→ Work request: Every entry should be given again exactly, with nothing dropped.

→ Data items:
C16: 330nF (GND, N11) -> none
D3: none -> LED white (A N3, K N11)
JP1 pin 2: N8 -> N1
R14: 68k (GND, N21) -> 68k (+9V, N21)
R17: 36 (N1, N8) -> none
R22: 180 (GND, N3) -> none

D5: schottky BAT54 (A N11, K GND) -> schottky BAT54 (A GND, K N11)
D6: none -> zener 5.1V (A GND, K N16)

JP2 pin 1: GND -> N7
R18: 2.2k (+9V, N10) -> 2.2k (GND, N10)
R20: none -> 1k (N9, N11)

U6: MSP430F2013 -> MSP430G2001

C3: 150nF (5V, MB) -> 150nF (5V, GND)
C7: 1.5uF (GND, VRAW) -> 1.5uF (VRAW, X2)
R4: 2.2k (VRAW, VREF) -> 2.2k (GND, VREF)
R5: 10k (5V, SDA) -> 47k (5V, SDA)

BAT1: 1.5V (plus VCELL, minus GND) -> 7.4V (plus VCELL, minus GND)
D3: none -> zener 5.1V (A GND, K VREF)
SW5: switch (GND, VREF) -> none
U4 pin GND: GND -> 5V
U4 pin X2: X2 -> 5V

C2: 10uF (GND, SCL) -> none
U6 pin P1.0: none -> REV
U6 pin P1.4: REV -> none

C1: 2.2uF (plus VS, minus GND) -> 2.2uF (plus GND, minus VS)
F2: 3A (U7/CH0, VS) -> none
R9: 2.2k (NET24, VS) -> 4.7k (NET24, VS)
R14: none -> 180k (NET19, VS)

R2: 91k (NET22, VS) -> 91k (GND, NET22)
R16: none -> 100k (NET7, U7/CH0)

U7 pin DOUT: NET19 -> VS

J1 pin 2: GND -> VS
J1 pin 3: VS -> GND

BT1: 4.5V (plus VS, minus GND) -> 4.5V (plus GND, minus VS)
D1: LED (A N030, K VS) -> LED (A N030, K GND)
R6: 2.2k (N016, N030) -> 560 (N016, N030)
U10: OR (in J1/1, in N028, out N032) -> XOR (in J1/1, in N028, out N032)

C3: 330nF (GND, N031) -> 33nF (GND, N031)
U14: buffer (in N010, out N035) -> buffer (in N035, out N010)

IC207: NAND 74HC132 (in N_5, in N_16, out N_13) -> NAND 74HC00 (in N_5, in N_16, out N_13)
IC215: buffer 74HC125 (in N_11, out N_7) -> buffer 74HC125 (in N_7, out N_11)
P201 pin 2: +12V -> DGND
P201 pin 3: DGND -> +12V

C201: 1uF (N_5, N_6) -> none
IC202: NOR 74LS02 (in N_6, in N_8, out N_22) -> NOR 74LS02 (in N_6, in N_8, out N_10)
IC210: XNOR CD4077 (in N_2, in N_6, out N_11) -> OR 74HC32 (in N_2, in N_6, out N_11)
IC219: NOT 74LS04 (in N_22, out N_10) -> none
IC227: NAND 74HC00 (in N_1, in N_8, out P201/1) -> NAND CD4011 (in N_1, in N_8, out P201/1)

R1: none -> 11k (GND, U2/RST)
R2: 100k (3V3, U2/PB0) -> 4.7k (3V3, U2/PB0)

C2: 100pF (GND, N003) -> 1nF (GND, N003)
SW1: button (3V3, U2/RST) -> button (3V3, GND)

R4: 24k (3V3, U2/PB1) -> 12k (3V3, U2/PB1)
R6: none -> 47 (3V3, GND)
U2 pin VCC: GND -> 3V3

→ Solution to this exercise:
C16: 330nF (GND, N11) -> none
D3: none -> LED white (A N3, K N11)
JP1 pin 2: N8 -> N1
R14: 68k (GND, N21) -> 68k (+9V, N21)
R17: 36 (N1, N8) -> none
R22: 180 (GND, N3) -> none

D5: schottky BAT54 (A N11, K GND) -> schottky BAT54 (A GND, K N11)
D6: none -> zener 5.1V (A GND, K N16)

JP2 pin 1: GND -> N7
R18: 2.2k (+9V, N10) -> 2.2k (GND, N10)
R20: none -> 1k (N9, N11)

U6: MSP430F2013 -> MSP430G2001

C3: 150nF (5V, MB) -> 150nF (5V, GND)
C7: 1.5uF (GND, VRAW) -> 1.5uF (VRAW, X2)
R4: 2.2k (VRAW, VREF) -> 2.2k (GND, VREF)
R5: 10k (5V, SDA) -> 47k (5V, SDA)

BAT1: 1.5V (plus VCELL, minus GND) -> 7.4V (plus VCELL, minus GND)
D3: none -> zener 5.1V (A GND, K VREF)
SW5: switch (GND, VREF) -> none
U4 pin GND: GND -> 5V
U4 pin X2: X2 -> 5V

C2: 10uF (GND, SCL) -> none
U6 pin P1.0: none -> REV
U6 pin P1.4: REV -> none

C1: 2.2uF (plus VS, minus GND) -> 2.2uF (plus GND, minus VS)
F2: 3A (U7/CH0, VS) -> none
R9: 2.2k (NET24, VS) -> 4.7k (NET24, VS)
R14: none -> 180k (NET19, VS)

R2: 91k (NET22, VS) -> 91k (GND, NET22)
R16: none -> 100k (NET7, U7/CH0)

U7 pin DOUT: NET19 -> VS

J1 pin 2: GND -> VS
J1 pin 3: VS -> GND

BT1: 4.5V (plus VS, minus GND) -> 4.5V (plus GND, minus VS)
D1: LED (A N030, K VS) -> LED (A N030, K GND)
R6: 2.2k (N016, N030) -> 560 (N016, N030)
U10: OR (in J1/1, in N028, out N032) -> XOR (in J1/1, in N028, out N032)

C3: 330nF (GND, N031) -> 33nF (GND, N031)
U14: buffer (in N010, out N035) -> buffer (in N035, out N010)

IC207: NAND 74HC132 (in N_5, in N_16, out N_13) -> NAND 74HC00 (in N_5, in N_16, out N_13)
IC215: buffer 74HC125 (in N_11, out N_7) -> buffer 74HC125 (in N_7, out N_11)
P201 pin 2: +12V -> DGND
P201 pin 3: DGND -> +12V

C201: 1uF (N_5, N_6) -> none
IC202: NOR 74LS02 (in N_6, in N_8, out N_22) -> NOR 74LS02 (in N_6, in N_8, out N_10)
IC210: XNOR CD4077 (in N_2, in N_6, out N_11) -> OR 74HC32 (in N_2, in N_6, out N_11)
IC219: NOT 74LS04 (in N_22, out N_10) -> none
IC227: NAND 74HC00 (in N_1, in N_8, out P201/1) -> NAND CD4011 (in N_1, in N_8, out P201/1)

R1: none -> 11k (GND, U2/RST)
R2: 100k (3V3, U2/PB0) -> 4.7k (3V3, U2/PB0)

C2: 100pF (GND, N003) -> 1nF (GND, N003)
SW1: button (3V3, U2/RST) -> button (3V3, GND)

R4: 24k (3V3, U2/PB1) -> 12k (3V3, U2/PB1)
R6: none -> 47 (3V3, GND)
U2 pin VCC: GND -> 3V3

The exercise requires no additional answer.